__WHAT IS BEING ASKED__.
Exactly as written, reproduce the lines from the beginning of the data through the line containing "(331, 462) = (559, 262): white"; the pictures are not reproduced.

........

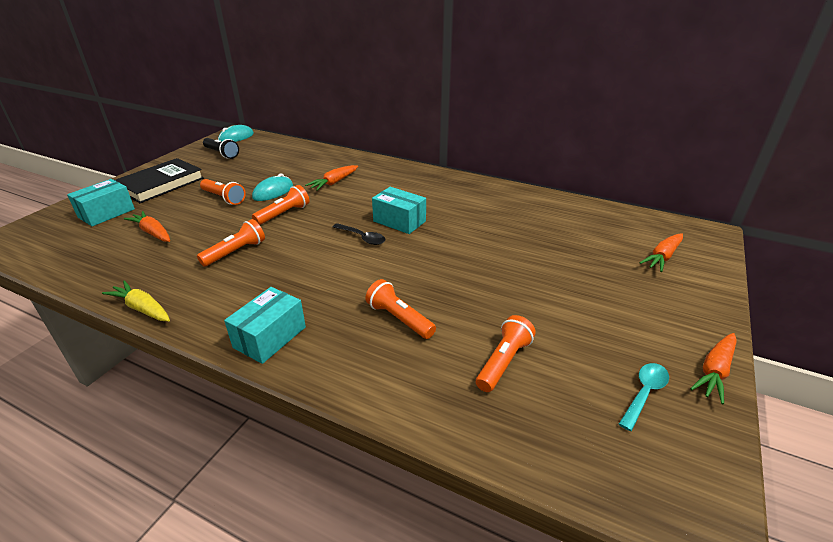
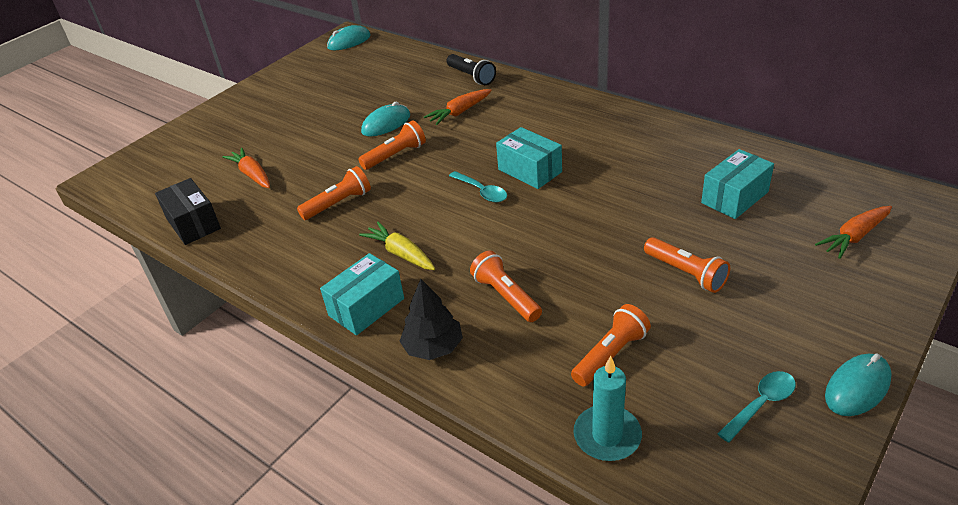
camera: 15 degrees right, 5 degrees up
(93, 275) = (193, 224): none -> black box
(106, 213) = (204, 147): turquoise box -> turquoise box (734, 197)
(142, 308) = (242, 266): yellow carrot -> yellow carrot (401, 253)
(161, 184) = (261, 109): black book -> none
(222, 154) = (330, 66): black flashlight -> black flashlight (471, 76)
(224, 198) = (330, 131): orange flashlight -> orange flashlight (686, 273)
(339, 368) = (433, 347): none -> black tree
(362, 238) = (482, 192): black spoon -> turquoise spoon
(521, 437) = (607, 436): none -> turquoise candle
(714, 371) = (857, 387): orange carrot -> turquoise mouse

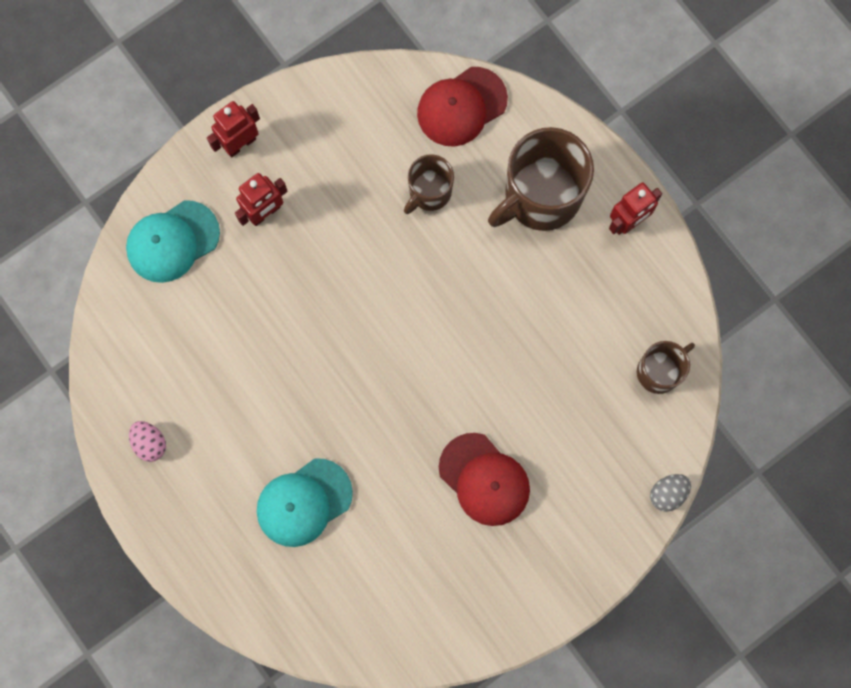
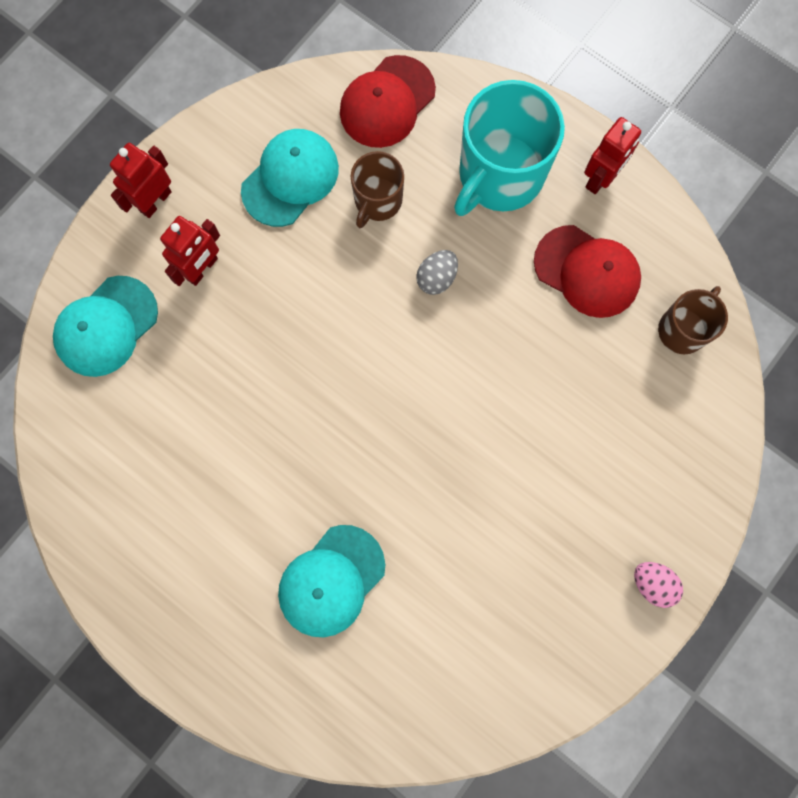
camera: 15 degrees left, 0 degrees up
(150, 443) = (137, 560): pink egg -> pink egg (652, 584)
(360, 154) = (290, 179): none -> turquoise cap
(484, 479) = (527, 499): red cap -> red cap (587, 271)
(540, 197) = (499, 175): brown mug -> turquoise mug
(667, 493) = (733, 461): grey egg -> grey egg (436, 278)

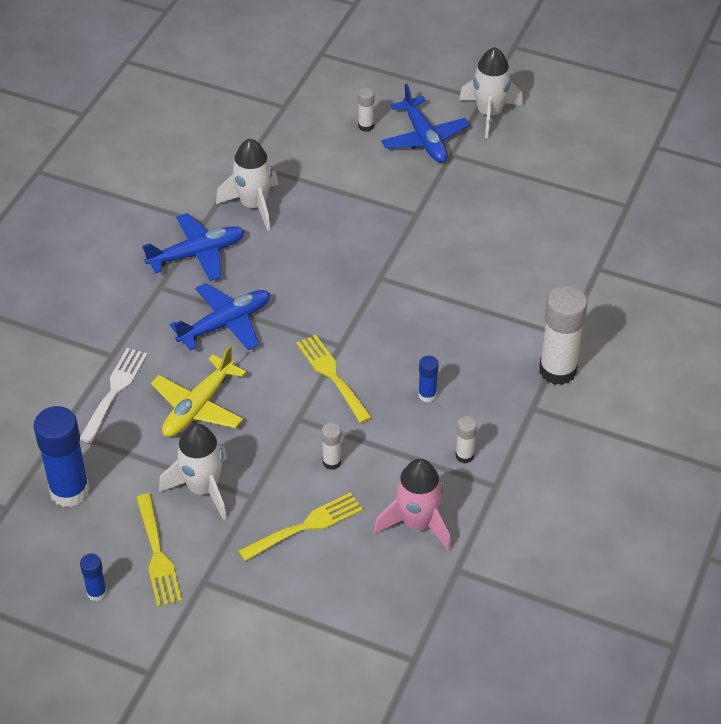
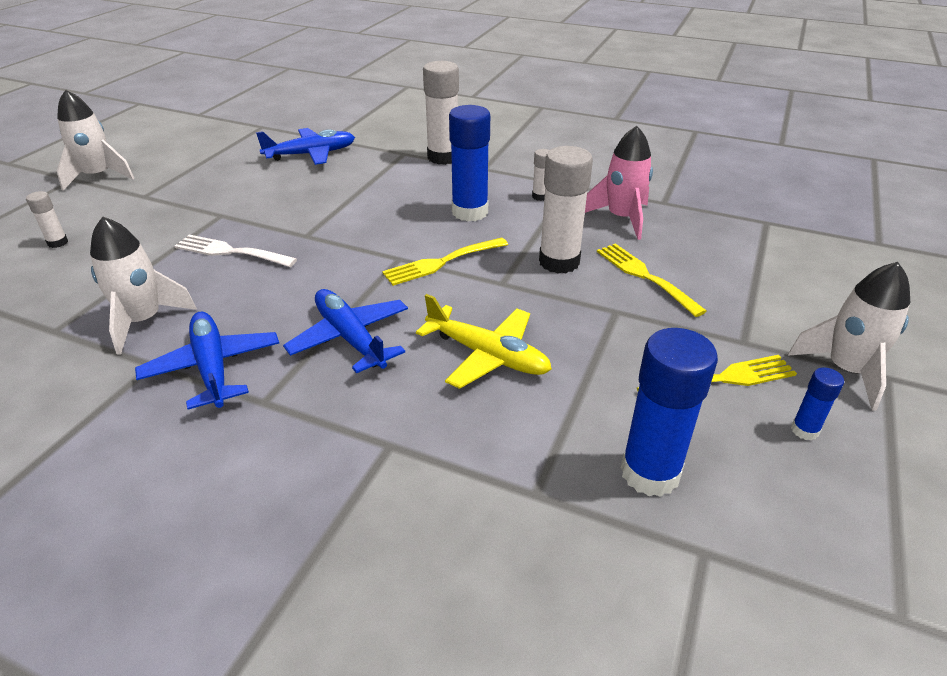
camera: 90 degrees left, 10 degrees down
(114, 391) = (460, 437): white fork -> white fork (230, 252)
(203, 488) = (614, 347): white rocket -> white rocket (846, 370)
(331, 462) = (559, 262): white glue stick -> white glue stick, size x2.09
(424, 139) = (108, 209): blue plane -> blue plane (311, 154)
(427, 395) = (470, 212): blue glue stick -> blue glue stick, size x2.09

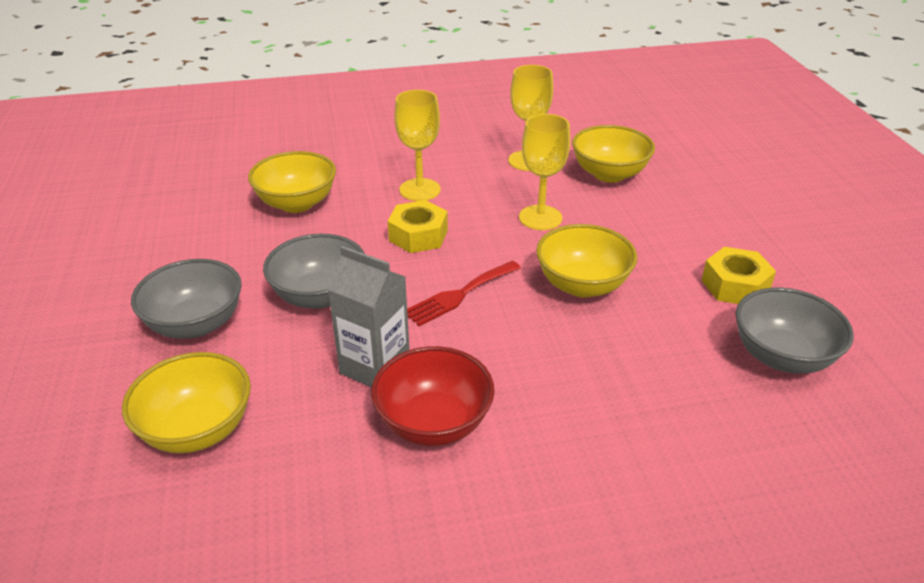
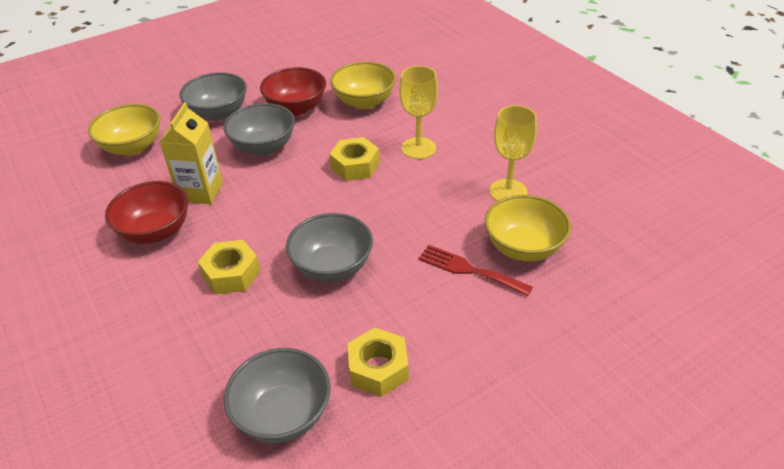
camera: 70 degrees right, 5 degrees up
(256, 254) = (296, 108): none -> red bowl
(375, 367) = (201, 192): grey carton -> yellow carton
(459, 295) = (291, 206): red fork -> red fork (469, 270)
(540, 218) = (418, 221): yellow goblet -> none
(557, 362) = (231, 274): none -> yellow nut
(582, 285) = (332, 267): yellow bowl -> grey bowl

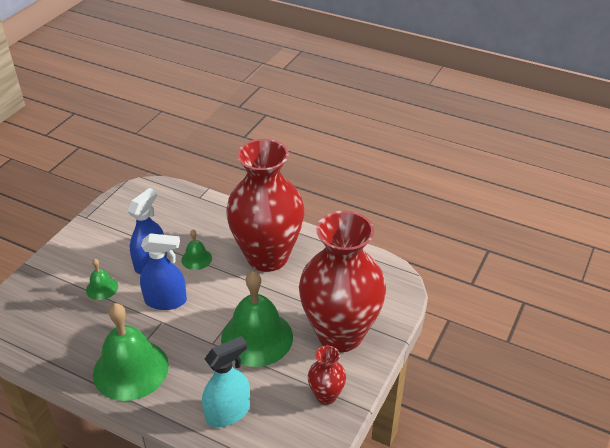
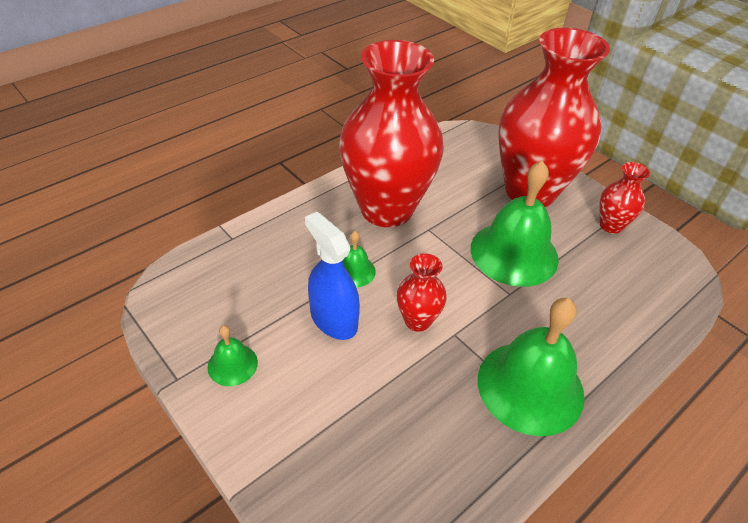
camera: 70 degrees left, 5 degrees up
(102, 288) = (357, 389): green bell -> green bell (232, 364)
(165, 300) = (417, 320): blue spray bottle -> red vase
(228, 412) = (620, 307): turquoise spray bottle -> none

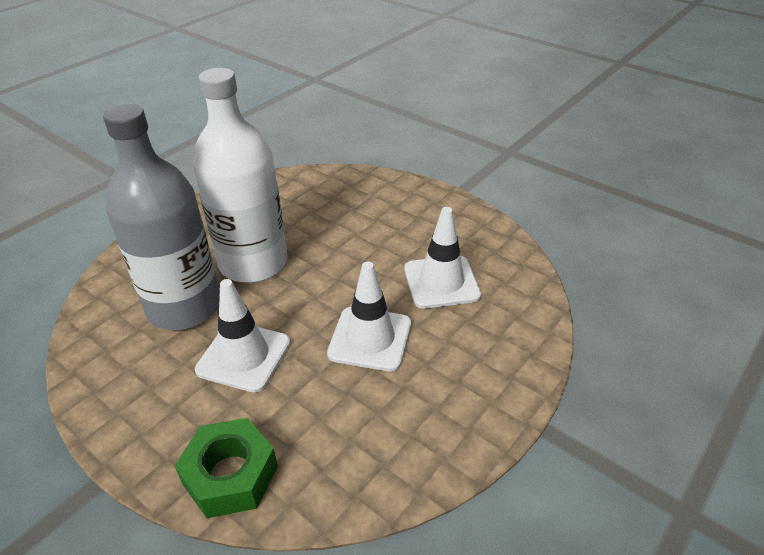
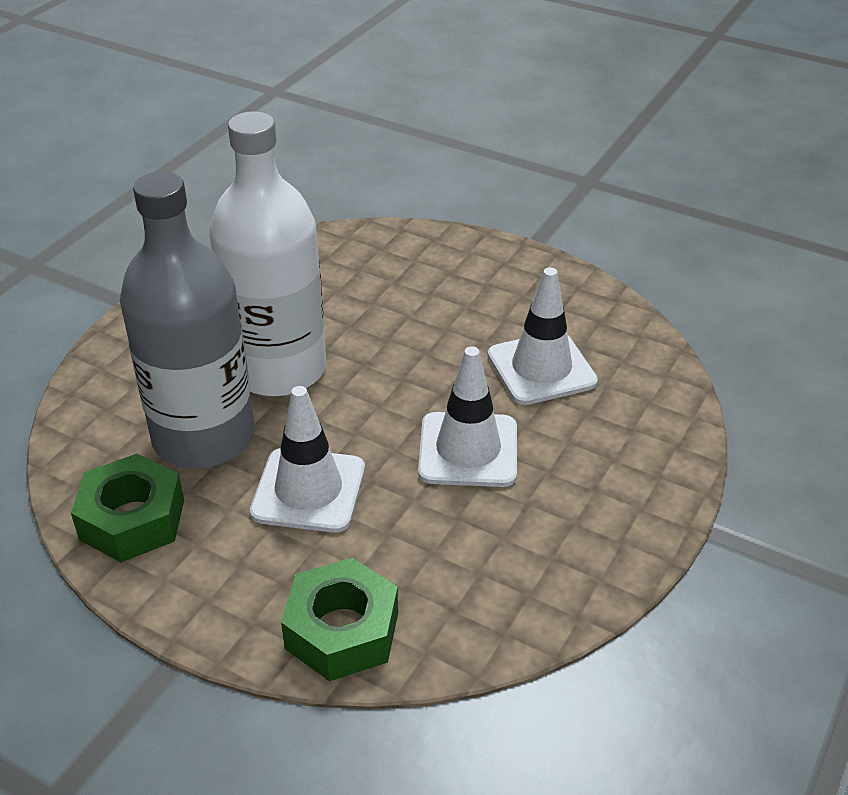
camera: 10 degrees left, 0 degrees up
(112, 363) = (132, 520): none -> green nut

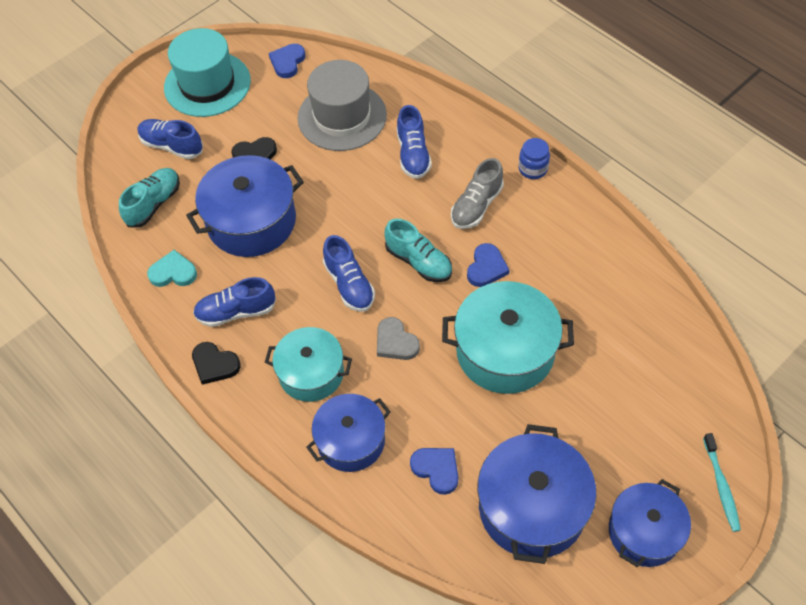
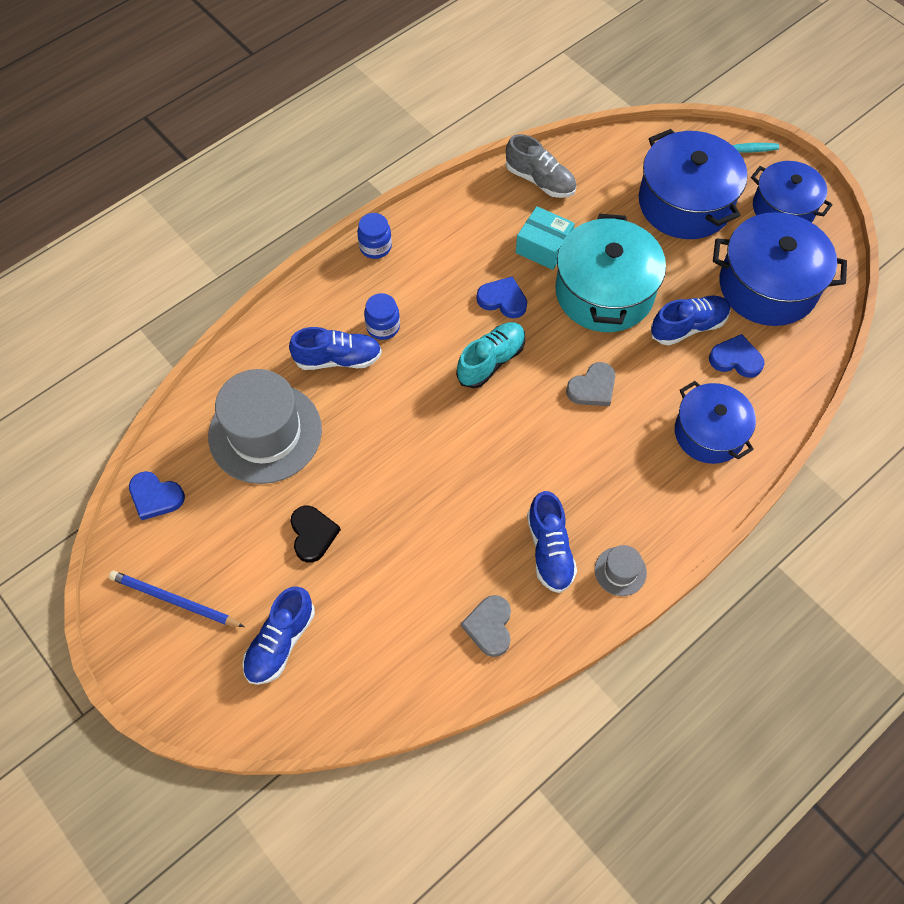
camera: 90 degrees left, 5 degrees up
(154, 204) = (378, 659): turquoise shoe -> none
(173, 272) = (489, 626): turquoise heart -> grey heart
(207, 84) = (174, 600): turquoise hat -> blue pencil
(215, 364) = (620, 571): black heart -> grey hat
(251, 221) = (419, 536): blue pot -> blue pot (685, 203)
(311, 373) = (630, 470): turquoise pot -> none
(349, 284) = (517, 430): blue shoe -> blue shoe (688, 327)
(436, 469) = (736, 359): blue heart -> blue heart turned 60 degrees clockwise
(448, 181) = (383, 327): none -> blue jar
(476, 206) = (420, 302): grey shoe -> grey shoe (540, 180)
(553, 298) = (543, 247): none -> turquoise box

........

__EXPECTED ANSWER__.
camera: 15 degrees right, 5 degrees up
(93, 275) = (193, 224): none -> black box
(106, 213) = (204, 147): turquoise box -> turquoise box (734, 197)
(142, 308) = (242, 266): yellow carrot -> yellow carrot (401, 253)
(161, 184) = (261, 109): black book -> none
(222, 154) = (330, 66): black flashlight -> black flashlight (471, 76)
(224, 198) = (330, 131): orange flashlight -> orange flashlight (686, 273)
(339, 368) = (433, 347): none -> black tree
(362, 238) = (482, 192): black spoon -> turquoise spoon
(521, 437) = (607, 436): none -> turquoise candle
(714, 371) = (857, 387): orange carrot -> turquoise mouse

camera: 15 degrees left, 0 degrees up
(150, 443) = (137, 560): pink egg -> pink egg (652, 584)
(360, 154) = (290, 179): none -> turquoise cap
(484, 479) = (527, 499): red cap -> red cap (587, 271)
(540, 197) = (499, 175): brown mug -> turquoise mug
(667, 493) = (733, 461): grey egg -> grey egg (436, 278)

camera: 90 degrees left, 10 degrees down
(114, 391) = (460, 437): white fork -> white fork (230, 252)
(203, 488) = (614, 347): white rocket -> white rocket (846, 370)
(331, 462) = (559, 262): white glue stick -> white glue stick, size x2.09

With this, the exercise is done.